[Change detection outputs]
=====
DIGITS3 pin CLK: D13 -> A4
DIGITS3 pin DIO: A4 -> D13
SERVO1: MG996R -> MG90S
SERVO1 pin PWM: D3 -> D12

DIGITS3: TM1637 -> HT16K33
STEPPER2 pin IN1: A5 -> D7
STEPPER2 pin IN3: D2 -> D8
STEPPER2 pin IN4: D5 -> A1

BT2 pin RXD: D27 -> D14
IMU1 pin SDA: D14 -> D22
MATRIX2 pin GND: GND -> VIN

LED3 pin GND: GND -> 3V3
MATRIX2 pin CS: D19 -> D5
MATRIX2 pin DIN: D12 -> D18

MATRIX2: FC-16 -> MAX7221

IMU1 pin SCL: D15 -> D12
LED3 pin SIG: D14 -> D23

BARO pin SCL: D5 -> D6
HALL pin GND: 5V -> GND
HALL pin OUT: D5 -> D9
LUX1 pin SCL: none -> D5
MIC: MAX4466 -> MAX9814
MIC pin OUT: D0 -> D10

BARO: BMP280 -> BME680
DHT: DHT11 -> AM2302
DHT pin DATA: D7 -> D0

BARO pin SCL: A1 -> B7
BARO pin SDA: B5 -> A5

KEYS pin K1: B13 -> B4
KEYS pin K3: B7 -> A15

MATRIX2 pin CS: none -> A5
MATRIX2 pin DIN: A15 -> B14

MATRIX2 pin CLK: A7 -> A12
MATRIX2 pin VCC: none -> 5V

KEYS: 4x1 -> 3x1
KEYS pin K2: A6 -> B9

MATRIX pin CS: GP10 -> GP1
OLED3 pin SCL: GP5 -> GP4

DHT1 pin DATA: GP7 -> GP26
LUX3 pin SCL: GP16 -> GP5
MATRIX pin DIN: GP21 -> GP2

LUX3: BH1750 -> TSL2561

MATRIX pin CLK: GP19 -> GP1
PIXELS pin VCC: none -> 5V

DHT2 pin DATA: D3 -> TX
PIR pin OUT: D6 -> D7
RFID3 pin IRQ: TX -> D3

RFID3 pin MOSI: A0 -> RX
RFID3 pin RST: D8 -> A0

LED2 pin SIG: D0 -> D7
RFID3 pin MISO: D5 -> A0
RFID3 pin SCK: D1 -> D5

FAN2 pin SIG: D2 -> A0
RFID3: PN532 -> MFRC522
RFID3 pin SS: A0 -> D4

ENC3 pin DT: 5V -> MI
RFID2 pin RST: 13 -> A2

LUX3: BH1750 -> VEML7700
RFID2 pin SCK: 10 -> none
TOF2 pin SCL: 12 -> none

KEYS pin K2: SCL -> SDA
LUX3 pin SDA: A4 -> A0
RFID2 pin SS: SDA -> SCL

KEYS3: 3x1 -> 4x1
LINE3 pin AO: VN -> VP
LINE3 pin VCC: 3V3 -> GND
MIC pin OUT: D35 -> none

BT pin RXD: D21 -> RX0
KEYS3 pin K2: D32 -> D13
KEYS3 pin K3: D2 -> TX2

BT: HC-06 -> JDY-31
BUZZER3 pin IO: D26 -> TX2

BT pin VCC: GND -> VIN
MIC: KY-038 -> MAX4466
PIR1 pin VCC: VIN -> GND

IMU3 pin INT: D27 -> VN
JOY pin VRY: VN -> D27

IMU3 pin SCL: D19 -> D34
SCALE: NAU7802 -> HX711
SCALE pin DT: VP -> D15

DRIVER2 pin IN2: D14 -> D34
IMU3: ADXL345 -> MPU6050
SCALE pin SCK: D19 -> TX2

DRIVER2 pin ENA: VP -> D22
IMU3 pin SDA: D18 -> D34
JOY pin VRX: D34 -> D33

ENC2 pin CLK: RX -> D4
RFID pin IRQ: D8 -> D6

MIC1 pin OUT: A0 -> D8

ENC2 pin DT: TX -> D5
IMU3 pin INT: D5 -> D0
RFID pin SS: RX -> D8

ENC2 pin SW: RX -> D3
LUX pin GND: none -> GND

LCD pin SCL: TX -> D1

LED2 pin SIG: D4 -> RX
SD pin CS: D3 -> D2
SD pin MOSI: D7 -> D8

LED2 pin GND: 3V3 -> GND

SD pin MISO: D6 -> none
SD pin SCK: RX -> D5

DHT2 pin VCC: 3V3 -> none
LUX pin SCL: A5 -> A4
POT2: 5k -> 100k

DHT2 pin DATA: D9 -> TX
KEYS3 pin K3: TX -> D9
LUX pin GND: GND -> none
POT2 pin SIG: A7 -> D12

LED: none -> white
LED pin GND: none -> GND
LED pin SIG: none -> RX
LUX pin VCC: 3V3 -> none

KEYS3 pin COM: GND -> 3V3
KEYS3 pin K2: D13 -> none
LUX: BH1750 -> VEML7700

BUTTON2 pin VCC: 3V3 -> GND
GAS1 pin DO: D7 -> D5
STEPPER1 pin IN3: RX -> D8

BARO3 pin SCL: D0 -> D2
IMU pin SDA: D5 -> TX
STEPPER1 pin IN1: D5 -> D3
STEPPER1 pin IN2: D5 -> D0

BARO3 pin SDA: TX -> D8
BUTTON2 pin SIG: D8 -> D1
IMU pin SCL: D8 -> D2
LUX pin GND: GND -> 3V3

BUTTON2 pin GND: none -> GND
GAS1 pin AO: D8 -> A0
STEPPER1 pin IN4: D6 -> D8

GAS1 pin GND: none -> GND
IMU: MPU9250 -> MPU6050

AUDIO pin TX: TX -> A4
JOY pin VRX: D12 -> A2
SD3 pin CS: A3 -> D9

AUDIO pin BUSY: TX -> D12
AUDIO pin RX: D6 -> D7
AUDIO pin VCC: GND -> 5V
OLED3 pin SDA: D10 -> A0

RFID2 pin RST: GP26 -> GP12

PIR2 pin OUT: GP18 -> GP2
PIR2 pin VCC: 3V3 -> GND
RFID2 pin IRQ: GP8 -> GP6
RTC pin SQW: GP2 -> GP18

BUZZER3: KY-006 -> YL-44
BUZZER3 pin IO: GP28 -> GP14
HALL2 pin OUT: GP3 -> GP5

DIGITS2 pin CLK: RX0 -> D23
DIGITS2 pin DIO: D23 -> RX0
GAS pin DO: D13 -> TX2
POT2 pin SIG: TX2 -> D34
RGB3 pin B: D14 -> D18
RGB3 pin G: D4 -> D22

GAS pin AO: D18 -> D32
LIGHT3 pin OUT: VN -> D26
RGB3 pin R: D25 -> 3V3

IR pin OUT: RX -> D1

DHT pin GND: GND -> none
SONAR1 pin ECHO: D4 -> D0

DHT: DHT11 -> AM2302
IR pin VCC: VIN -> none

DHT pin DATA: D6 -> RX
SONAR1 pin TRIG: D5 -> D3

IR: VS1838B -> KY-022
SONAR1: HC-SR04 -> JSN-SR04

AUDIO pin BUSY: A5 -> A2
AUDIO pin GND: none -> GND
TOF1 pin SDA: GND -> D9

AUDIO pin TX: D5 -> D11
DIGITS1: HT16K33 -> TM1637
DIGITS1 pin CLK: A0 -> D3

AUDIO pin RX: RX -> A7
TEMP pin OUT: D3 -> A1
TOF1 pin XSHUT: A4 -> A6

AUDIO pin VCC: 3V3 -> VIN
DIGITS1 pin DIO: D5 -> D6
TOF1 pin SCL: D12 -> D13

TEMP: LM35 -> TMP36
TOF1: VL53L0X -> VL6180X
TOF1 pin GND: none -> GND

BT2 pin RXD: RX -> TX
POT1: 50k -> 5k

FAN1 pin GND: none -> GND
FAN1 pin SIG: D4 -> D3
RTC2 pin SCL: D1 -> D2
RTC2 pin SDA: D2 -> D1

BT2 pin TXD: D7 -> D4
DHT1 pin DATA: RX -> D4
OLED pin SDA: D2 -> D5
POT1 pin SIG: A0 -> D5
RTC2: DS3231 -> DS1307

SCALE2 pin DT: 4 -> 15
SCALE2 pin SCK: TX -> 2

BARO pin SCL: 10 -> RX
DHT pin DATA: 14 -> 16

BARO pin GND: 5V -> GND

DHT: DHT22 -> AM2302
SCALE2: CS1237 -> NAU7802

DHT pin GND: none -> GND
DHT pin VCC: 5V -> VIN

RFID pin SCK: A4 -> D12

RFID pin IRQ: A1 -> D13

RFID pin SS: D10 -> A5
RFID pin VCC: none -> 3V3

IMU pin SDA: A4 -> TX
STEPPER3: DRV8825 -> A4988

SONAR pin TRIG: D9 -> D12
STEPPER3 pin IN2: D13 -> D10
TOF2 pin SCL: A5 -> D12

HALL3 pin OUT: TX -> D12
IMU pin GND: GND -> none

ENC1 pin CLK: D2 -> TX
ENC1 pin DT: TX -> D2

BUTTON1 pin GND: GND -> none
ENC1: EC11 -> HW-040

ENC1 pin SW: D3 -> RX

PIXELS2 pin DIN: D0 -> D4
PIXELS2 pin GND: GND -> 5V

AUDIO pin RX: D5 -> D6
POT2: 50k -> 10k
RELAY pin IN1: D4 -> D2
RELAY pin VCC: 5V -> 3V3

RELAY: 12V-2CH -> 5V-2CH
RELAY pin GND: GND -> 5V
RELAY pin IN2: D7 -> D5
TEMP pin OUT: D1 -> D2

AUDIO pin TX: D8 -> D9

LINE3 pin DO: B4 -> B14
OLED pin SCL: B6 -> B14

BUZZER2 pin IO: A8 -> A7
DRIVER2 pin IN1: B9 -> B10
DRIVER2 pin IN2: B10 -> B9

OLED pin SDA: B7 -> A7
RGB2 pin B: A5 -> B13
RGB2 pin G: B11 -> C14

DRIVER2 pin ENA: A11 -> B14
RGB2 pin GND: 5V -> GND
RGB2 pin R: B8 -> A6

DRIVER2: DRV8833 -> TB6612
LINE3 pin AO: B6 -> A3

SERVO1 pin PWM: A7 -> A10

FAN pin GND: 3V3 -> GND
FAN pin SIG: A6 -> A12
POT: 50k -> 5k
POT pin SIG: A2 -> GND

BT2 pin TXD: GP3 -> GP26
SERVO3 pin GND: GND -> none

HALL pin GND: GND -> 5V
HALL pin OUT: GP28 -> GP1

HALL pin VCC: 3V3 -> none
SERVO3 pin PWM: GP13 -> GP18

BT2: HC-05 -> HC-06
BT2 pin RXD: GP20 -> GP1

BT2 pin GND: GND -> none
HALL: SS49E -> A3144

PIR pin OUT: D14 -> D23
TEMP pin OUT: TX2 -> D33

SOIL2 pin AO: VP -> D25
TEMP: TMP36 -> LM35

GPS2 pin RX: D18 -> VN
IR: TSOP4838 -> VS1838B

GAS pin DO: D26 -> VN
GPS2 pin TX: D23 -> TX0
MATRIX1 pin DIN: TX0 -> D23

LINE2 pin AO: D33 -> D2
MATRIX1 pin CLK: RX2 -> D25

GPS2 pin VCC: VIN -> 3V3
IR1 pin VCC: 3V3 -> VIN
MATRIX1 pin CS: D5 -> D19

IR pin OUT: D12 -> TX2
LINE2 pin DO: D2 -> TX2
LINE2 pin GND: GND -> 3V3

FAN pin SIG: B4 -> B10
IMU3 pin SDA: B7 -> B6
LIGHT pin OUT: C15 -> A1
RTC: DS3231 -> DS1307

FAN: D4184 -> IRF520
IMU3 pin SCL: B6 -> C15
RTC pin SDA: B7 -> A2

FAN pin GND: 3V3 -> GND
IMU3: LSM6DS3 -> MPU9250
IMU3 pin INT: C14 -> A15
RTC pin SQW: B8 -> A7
=====
What do the lines above say from the one containing "BARO pin SDA: B5 -> A5" down to the one containing "STEPPER1 pin IN3: RX -> D8"? Return them exactly, both end lines included, and only them.

_Output for this exercise_.
BARO pin SDA: B5 -> A5

KEYS pin K1: B13 -> B4
KEYS pin K3: B7 -> A15

MATRIX2 pin CS: none -> A5
MATRIX2 pin DIN: A15 -> B14

MATRIX2 pin CLK: A7 -> A12
MATRIX2 pin VCC: none -> 5V

KEYS: 4x1 -> 3x1
KEYS pin K2: A6 -> B9

MATRIX pin CS: GP10 -> GP1
OLED3 pin SCL: GP5 -> GP4

DHT1 pin DATA: GP7 -> GP26
LUX3 pin SCL: GP16 -> GP5
MATRIX pin DIN: GP21 -> GP2

LUX3: BH1750 -> TSL2561

MATRIX pin CLK: GP19 -> GP1
PIXELS pin VCC: none -> 5V

DHT2 pin DATA: D3 -> TX
PIR pin OUT: D6 -> D7
RFID3 pin IRQ: TX -> D3

RFID3 pin MOSI: A0 -> RX
RFID3 pin RST: D8 -> A0

LED2 pin SIG: D0 -> D7
RFID3 pin MISO: D5 -> A0
RFID3 pin SCK: D1 -> D5

FAN2 pin SIG: D2 -> A0
RFID3: PN532 -> MFRC522
RFID3 pin SS: A0 -> D4

ENC3 pin DT: 5V -> MI
RFID2 pin RST: 13 -> A2

LUX3: BH1750 -> VEML7700
RFID2 pin SCK: 10 -> none
TOF2 pin SCL: 12 -> none

KEYS pin K2: SCL -> SDA
LUX3 pin SDA: A4 -> A0
RFID2 pin SS: SDA -> SCL

KEYS3: 3x1 -> 4x1
LINE3 pin AO: VN -> VP
LINE3 pin VCC: 3V3 -> GND
MIC pin OUT: D35 -> none

BT pin RXD: D21 -> RX0
KEYS3 pin K2: D32 -> D13
KEYS3 pin K3: D2 -> TX2

BT: HC-06 -> JDY-31
BUZZER3 pin IO: D26 -> TX2

BT pin VCC: GND -> VIN
MIC: KY-038 -> MAX4466
PIR1 pin VCC: VIN -> GND

IMU3 pin INT: D27 -> VN
JOY pin VRY: VN -> D27

IMU3 pin SCL: D19 -> D34
SCALE: NAU7802 -> HX711
SCALE pin DT: VP -> D15

DRIVER2 pin IN2: D14 -> D34
IMU3: ADXL345 -> MPU6050
SCALE pin SCK: D19 -> TX2

DRIVER2 pin ENA: VP -> D22
IMU3 pin SDA: D18 -> D34
JOY pin VRX: D34 -> D33

ENC2 pin CLK: RX -> D4
RFID pin IRQ: D8 -> D6

MIC1 pin OUT: A0 -> D8

ENC2 pin DT: TX -> D5
IMU3 pin INT: D5 -> D0
RFID pin SS: RX -> D8

ENC2 pin SW: RX -> D3
LUX pin GND: none -> GND

LCD pin SCL: TX -> D1

LED2 pin SIG: D4 -> RX
SD pin CS: D3 -> D2
SD pin MOSI: D7 -> D8

LED2 pin GND: 3V3 -> GND

SD pin MISO: D6 -> none
SD pin SCK: RX -> D5

DHT2 pin VCC: 3V3 -> none
LUX pin SCL: A5 -> A4
POT2: 5k -> 100k

DHT2 pin DATA: D9 -> TX
KEYS3 pin K3: TX -> D9
LUX pin GND: GND -> none
POT2 pin SIG: A7 -> D12

LED: none -> white
LED pin GND: none -> GND
LED pin SIG: none -> RX
LUX pin VCC: 3V3 -> none

KEYS3 pin COM: GND -> 3V3
KEYS3 pin K2: D13 -> none
LUX: BH1750 -> VEML7700

BUTTON2 pin VCC: 3V3 -> GND
GAS1 pin DO: D7 -> D5
STEPPER1 pin IN3: RX -> D8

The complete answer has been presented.